| WHAT YOU NEED TO DO |
Locate the line containing "U3 pin VCC: VS -> GND" in the entries below, then retype it and every later line exactly, leaving out pictures.

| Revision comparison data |
════════
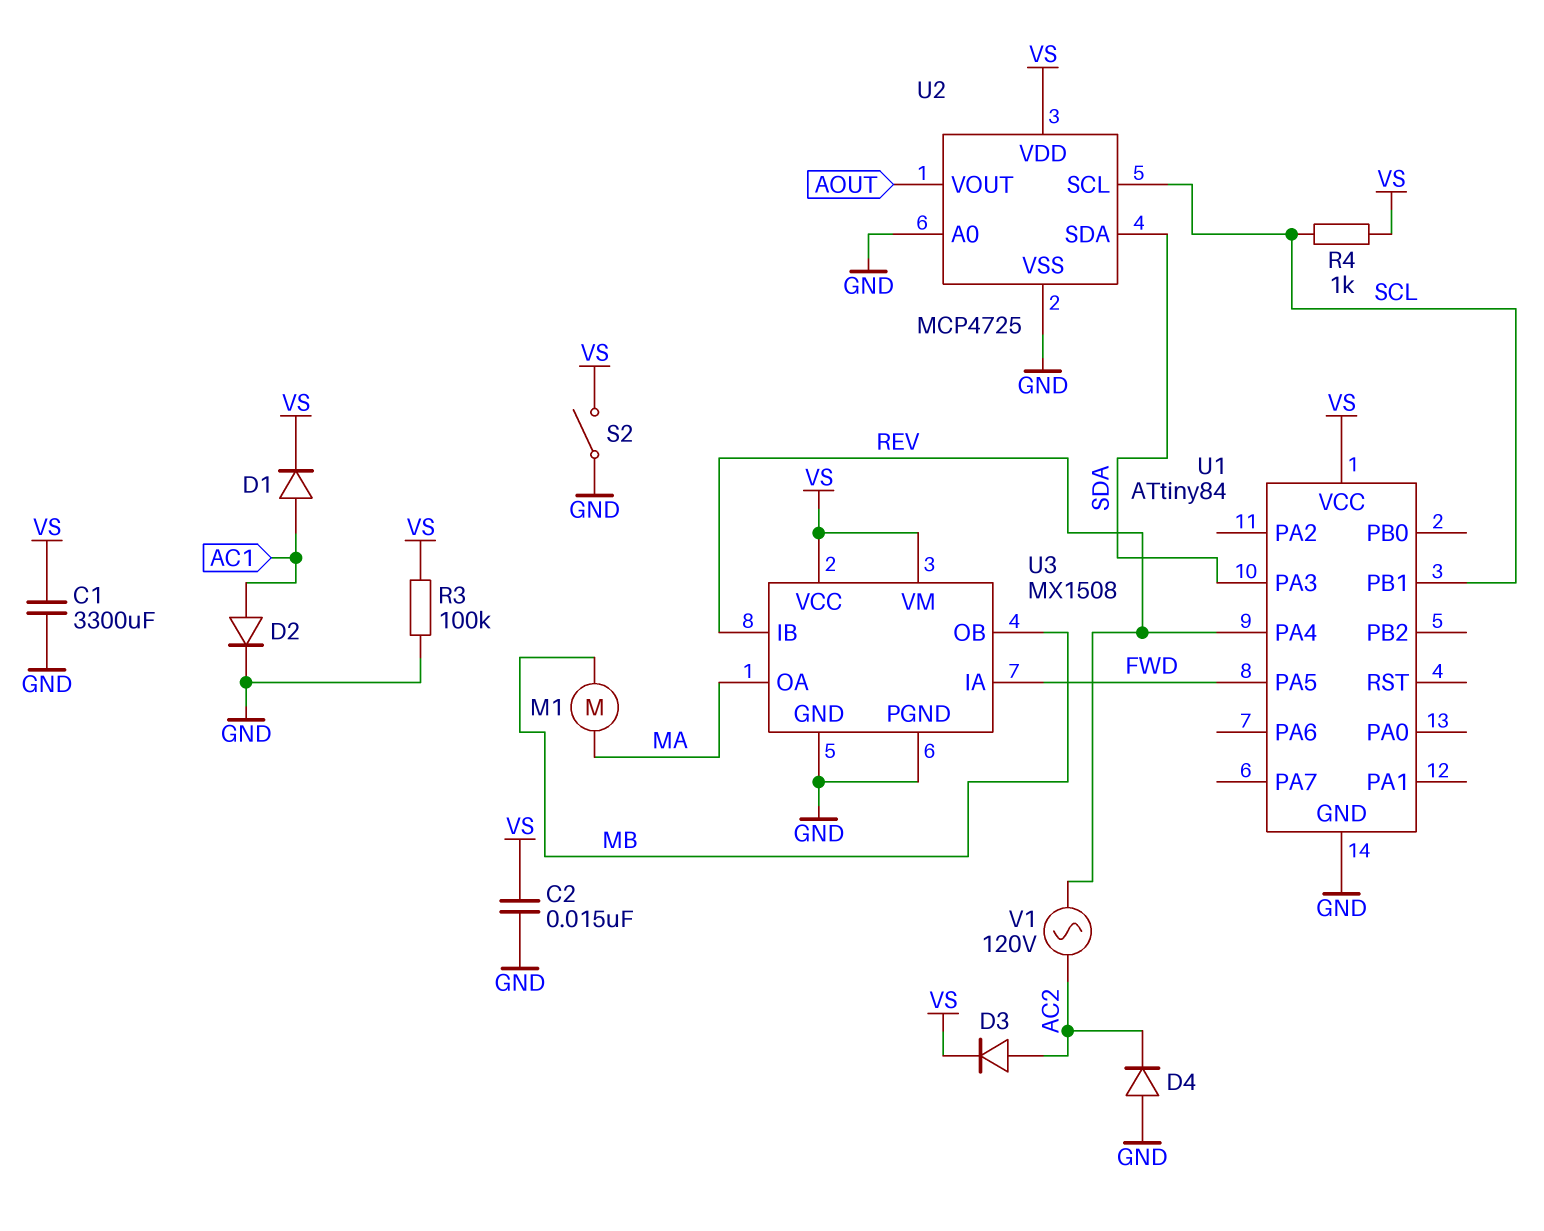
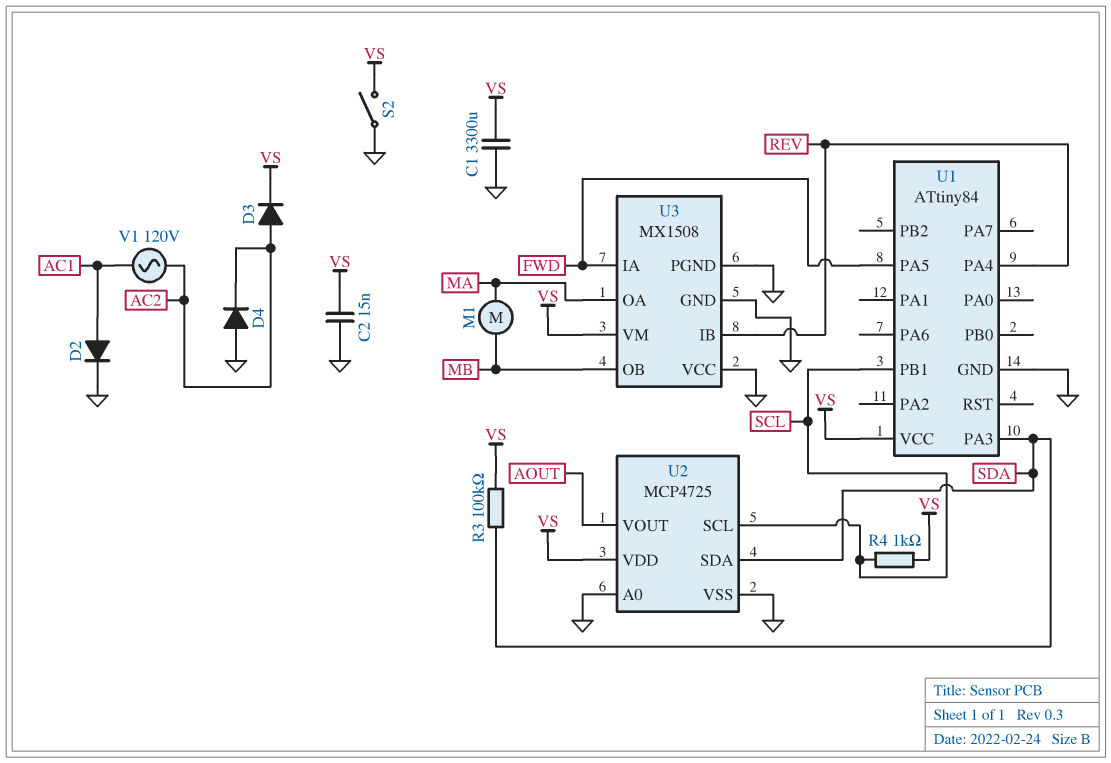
D1: diode (A AC1, K VS) -> none
R3: 100k (GND, VS) -> 100k (SDA, VS)
U3 pin VCC: VS -> GND
V1: AC 120V (AC2, REV) -> AC 120V (AC1, AC2)

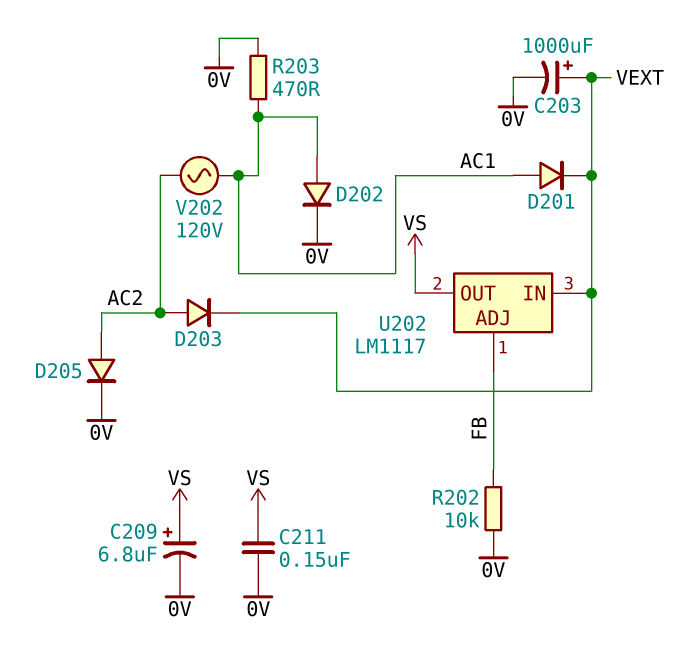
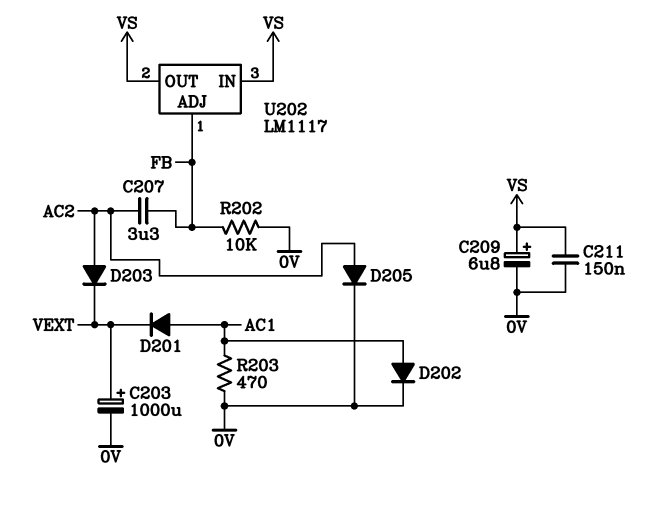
C207: none -> 3.3uF (AC2, FB)
U202 pin IN: VEXT -> VS
V202: AC 120V (AC1, AC2) -> none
════════
| RESPONSE TO THE EXERCISE |
U3 pin VCC: VS -> GND
V1: AC 120V (AC2, REV) -> AC 120V (AC1, AC2)

C207: none -> 3.3uF (AC2, FB)
U202 pin IN: VEXT -> VS
V202: AC 120V (AC1, AC2) -> none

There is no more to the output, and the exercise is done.